[Start of section]

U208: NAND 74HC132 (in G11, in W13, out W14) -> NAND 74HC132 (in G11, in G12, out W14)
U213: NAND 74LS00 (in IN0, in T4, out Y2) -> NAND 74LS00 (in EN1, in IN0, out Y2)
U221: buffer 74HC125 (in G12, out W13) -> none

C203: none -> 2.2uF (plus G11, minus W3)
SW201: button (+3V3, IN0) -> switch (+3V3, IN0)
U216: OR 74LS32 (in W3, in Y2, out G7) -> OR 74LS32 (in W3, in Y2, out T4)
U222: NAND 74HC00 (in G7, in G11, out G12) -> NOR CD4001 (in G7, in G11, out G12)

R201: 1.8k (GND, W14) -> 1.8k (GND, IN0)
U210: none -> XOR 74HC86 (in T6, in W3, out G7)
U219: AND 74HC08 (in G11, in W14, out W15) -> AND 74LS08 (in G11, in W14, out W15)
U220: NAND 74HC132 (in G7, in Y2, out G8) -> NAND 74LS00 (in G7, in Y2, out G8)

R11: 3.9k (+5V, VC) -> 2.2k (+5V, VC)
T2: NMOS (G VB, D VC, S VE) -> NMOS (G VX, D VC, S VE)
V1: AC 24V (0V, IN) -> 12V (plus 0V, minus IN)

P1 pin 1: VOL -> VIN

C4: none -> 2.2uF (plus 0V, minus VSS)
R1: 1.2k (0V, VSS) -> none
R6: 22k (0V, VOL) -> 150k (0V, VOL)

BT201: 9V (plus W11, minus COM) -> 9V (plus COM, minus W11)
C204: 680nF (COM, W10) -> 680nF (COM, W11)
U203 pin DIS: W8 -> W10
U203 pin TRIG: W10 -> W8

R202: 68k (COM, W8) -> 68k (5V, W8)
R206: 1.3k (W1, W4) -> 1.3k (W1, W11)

[End of section]

WHAT THE TASK ASKS: Every entry must be set down exactly, with nothing left out.

ANSWER FOR THIS EXERCISE:
U208: NAND 74HC132 (in G11, in W13, out W14) -> NAND 74HC132 (in G11, in G12, out W14)
U213: NAND 74LS00 (in IN0, in T4, out Y2) -> NAND 74LS00 (in EN1, in IN0, out Y2)
U221: buffer 74HC125 (in G12, out W13) -> none

C203: none -> 2.2uF (plus G11, minus W3)
SW201: button (+3V3, IN0) -> switch (+3V3, IN0)
U216: OR 74LS32 (in W3, in Y2, out G7) -> OR 74LS32 (in W3, in Y2, out T4)
U222: NAND 74HC00 (in G7, in G11, out G12) -> NOR CD4001 (in G7, in G11, out G12)

R201: 1.8k (GND, W14) -> 1.8k (GND, IN0)
U210: none -> XOR 74HC86 (in T6, in W3, out G7)
U219: AND 74HC08 (in G11, in W14, out W15) -> AND 74LS08 (in G11, in W14, out W15)
U220: NAND 74HC132 (in G7, in Y2, out G8) -> NAND 74LS00 (in G7, in Y2, out G8)

R11: 3.9k (+5V, VC) -> 2.2k (+5V, VC)
T2: NMOS (G VB, D VC, S VE) -> NMOS (G VX, D VC, S VE)
V1: AC 24V (0V, IN) -> 12V (plus 0V, minus IN)

P1 pin 1: VOL -> VIN

C4: none -> 2.2uF (plus 0V, minus VSS)
R1: 1.2k (0V, VSS) -> none
R6: 22k (0V, VOL) -> 150k (0V, VOL)

BT201: 9V (plus W11, minus COM) -> 9V (plus COM, minus W11)
C204: 680nF (COM, W10) -> 680nF (COM, W11)
U203 pin DIS: W8 -> W10
U203 pin TRIG: W10 -> W8

R202: 68k (COM, W8) -> 68k (5V, W8)
R206: 1.3k (W1, W4) -> 1.3k (W1, W11)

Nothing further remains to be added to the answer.